Reproduce the listing below exactly, except for its pictures.

» **Dataset section**:
========================

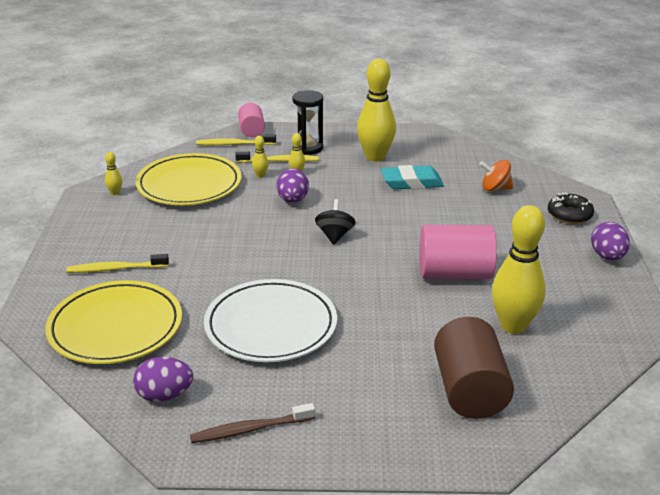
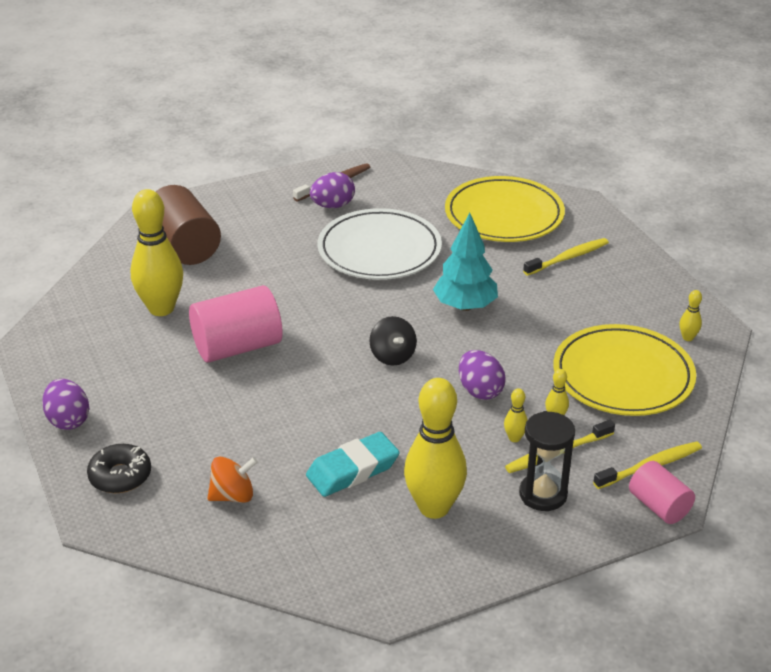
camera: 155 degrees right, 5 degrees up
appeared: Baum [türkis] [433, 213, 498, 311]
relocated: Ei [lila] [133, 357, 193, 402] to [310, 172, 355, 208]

========================

» **Exercise solution**:
camera: 155 degrees right, 5 degrees up
appeared: Baum [türkis] [433, 213, 498, 311]
relocated: Ei [lila] [133, 357, 193, 402] to [310, 172, 355, 208]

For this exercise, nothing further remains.